═══ Data for processing
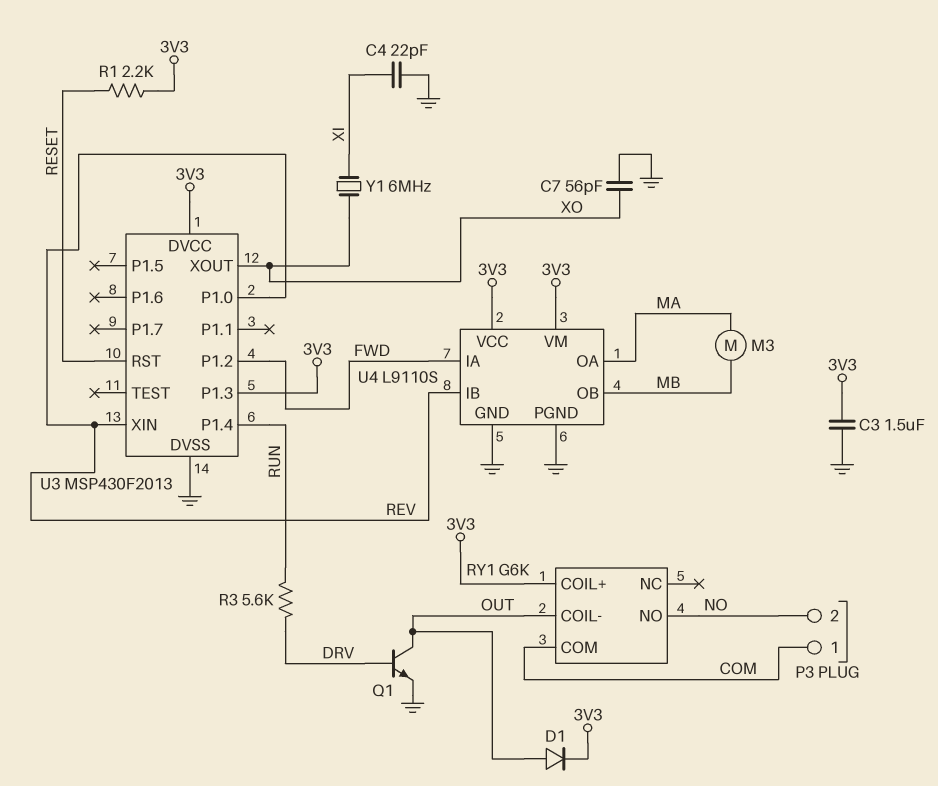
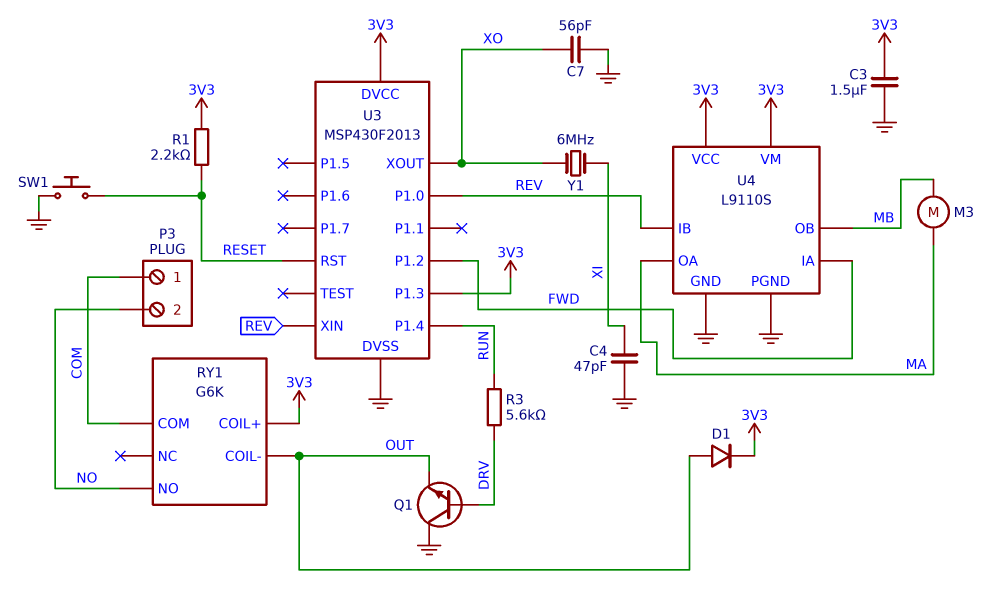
C4: 22pF (GND, XI) -> 47pF (GND, XI)
Q1: NPN (B DRV, C OUT, E GND) -> NPN (B DRV, C GND, E OUT)
SW1: none -> button (GND, RESET)

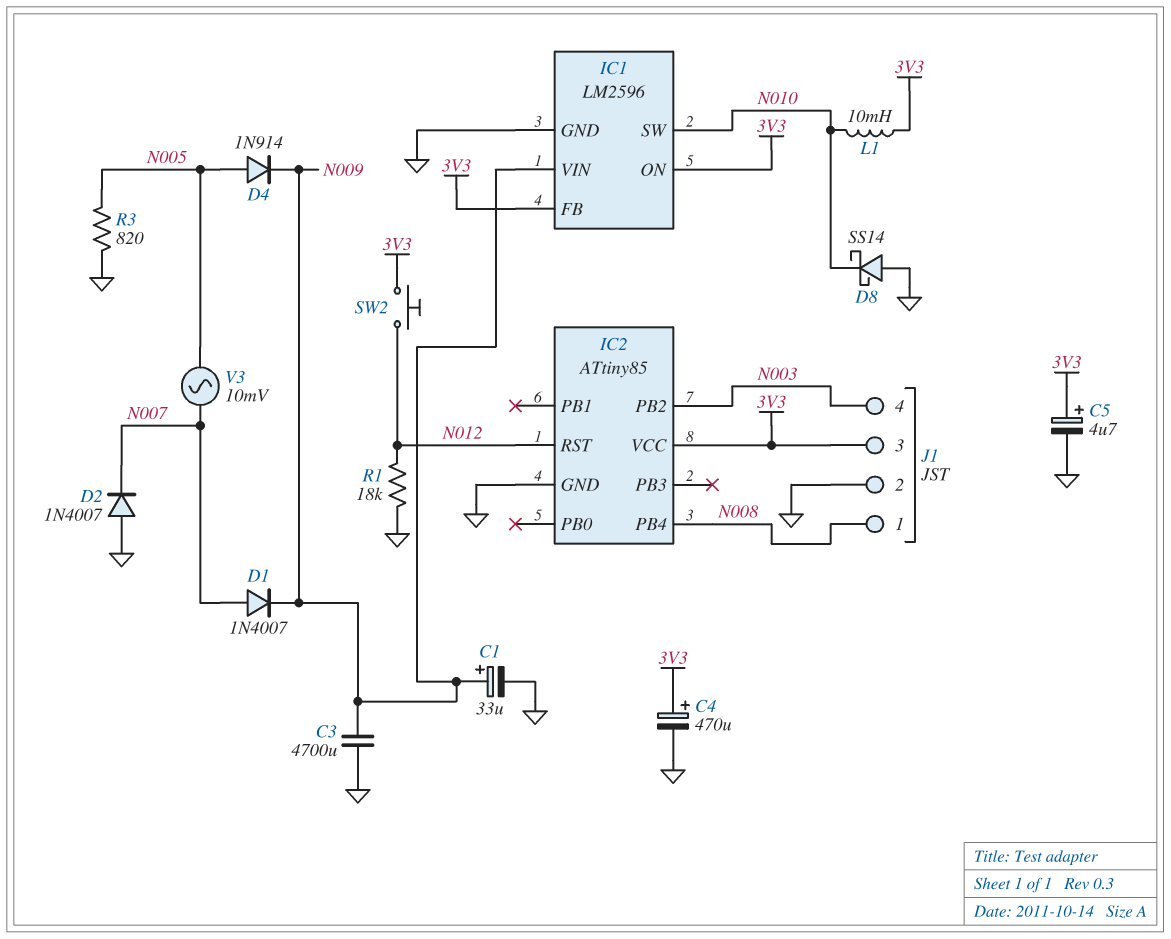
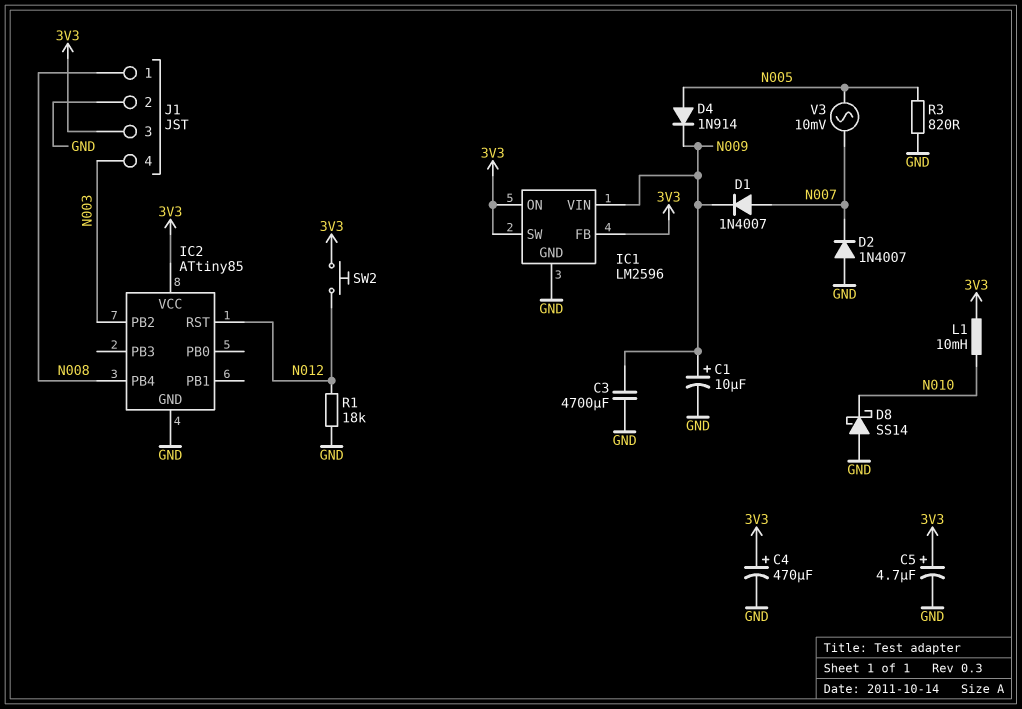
C1: 33uF (plus N009, minus GND) -> 10uF (plus N009, minus GND)
IC1 pin SW: N010 -> 3V3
══════
What to work on: Quote the entries above word for word. Leave the images out.

Reply:
C4: 22pF (GND, XI) -> 47pF (GND, XI)
Q1: NPN (B DRV, C OUT, E GND) -> NPN (B DRV, C GND, E OUT)
SW1: none -> button (GND, RESET)

C1: 33uF (plus N009, minus GND) -> 10uF (plus N009, minus GND)
IC1 pin SW: N010 -> 3V3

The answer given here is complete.